▸ **Data for this task**:

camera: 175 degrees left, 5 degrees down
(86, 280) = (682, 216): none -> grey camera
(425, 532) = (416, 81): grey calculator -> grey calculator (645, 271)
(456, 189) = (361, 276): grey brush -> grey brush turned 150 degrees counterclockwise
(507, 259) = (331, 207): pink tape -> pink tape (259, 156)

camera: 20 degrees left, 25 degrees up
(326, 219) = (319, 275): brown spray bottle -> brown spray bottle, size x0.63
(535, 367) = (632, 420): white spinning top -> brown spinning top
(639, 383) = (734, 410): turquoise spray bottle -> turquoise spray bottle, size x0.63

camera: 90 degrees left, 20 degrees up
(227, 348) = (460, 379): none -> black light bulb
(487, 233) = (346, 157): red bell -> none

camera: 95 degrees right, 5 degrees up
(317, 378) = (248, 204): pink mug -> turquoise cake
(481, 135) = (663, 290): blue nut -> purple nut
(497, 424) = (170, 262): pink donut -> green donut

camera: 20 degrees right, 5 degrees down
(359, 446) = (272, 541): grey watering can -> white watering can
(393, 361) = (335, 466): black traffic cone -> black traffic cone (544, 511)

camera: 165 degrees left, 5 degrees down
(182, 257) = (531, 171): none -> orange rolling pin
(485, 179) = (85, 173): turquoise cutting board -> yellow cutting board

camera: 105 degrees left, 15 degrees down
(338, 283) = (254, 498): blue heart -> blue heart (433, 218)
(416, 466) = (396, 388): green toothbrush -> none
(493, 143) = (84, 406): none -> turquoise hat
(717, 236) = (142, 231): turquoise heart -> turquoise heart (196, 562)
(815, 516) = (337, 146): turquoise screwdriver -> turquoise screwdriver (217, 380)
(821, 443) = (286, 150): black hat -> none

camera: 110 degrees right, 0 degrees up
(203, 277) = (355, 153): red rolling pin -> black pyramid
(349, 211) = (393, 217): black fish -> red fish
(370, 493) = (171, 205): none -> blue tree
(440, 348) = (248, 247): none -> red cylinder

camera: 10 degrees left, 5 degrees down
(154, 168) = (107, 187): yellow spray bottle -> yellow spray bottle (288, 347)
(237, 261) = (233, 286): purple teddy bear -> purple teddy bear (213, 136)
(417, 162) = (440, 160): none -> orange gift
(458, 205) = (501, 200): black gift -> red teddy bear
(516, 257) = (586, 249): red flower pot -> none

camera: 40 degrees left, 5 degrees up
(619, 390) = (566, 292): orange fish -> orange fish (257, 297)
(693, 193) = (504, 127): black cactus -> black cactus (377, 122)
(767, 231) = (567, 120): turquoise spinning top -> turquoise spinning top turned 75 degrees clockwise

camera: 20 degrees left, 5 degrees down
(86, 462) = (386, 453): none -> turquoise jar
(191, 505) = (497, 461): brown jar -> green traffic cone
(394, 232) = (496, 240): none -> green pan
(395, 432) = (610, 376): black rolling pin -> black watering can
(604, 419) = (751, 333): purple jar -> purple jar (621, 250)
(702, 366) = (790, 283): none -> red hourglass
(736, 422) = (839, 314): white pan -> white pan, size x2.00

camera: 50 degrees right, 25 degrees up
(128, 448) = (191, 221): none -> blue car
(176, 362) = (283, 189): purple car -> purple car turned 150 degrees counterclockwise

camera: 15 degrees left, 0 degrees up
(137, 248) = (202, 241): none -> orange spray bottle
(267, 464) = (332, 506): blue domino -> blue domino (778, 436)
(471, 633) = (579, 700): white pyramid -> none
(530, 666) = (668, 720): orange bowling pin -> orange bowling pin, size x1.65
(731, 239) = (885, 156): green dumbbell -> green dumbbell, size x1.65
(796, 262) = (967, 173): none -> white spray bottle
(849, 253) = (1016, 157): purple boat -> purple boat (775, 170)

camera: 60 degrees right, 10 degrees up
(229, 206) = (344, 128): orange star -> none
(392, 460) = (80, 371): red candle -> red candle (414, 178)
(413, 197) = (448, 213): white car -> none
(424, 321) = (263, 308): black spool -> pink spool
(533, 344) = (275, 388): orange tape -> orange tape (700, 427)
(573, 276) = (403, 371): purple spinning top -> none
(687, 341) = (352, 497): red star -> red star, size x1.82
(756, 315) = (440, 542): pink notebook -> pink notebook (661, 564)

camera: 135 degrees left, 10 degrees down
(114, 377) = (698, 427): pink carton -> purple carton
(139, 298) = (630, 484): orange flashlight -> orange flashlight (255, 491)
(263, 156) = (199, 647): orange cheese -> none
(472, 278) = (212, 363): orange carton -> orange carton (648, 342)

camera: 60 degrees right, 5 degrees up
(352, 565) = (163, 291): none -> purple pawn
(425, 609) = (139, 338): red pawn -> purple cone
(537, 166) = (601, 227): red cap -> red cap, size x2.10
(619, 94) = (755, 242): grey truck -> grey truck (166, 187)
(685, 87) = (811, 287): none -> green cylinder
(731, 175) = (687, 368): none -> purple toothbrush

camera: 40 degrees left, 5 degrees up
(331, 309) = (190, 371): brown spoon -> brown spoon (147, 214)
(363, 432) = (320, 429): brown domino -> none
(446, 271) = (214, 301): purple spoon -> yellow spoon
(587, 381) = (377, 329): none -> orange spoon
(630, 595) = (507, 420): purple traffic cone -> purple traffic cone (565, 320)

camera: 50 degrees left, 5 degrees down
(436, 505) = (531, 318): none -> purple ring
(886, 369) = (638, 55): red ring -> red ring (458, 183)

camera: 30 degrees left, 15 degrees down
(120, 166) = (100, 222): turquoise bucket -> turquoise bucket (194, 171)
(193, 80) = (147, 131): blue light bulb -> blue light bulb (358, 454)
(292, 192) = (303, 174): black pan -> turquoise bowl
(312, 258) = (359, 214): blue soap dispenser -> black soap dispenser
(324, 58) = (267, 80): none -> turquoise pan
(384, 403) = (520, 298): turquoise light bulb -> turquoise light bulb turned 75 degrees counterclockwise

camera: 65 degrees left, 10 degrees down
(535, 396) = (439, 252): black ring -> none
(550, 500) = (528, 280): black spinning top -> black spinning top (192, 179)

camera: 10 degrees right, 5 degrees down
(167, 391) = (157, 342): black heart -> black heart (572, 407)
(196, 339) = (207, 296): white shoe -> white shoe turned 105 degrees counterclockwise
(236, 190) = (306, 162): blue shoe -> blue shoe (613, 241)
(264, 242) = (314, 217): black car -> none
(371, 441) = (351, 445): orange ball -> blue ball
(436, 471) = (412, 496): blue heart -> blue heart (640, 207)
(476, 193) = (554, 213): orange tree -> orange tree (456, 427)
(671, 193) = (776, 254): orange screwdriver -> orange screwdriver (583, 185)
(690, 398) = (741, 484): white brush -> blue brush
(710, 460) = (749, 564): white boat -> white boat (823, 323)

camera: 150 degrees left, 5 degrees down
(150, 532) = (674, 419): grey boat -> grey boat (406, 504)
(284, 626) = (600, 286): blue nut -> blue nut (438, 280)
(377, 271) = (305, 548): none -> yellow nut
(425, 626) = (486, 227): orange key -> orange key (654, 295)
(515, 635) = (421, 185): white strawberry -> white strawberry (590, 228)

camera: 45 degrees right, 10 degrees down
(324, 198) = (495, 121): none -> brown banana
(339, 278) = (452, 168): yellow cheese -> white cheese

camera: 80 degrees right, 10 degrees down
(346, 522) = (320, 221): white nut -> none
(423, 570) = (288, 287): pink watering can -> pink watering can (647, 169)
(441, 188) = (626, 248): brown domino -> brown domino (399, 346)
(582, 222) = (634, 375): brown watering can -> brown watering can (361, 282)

▸ **What needs to be done**: Among the entries, count how many lines hold the string "cheese", then state only that number.

▸ **Task solution**: 2